Dataset items

<<<<

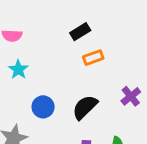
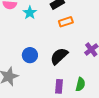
cyan star: (18, 70) -> (30, 13), moved

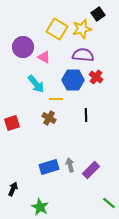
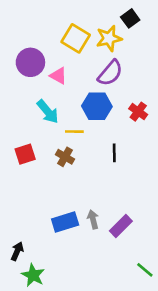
purple semicircle: (83, 55) -> (110, 73), turned 125
red cross: (96, 77) -> (138, 112), moved
red square: (12, 123) -> (25, 154), moved
green star: (40, 207) -> (33, 275), moved

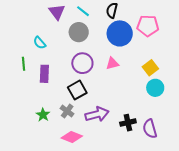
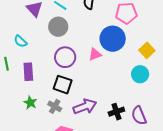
blue circle: (120, 33) -> (113, 39), moved
yellow square: (150, 68) -> (147, 50), moved
black square: (77, 90) -> (63, 85), turned -36
green star: (43, 115) -> (30, 103), moved

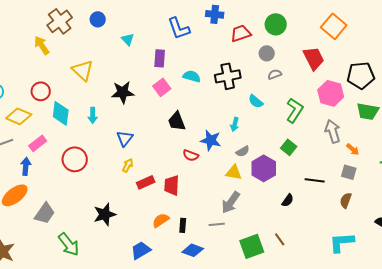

>>>>

* TASK PROMPT:
Retype all records exactly as shown above, images excluded.

* EXERCISE OUTPUT:
cyan star: (18, 70) -> (30, 13), moved

purple semicircle: (83, 55) -> (110, 73), turned 125
red cross: (96, 77) -> (138, 112), moved
red square: (12, 123) -> (25, 154), moved
green star: (40, 207) -> (33, 275), moved

blue circle: (120, 33) -> (113, 39), moved
yellow square: (150, 68) -> (147, 50), moved
black square: (77, 90) -> (63, 85), turned -36
green star: (43, 115) -> (30, 103), moved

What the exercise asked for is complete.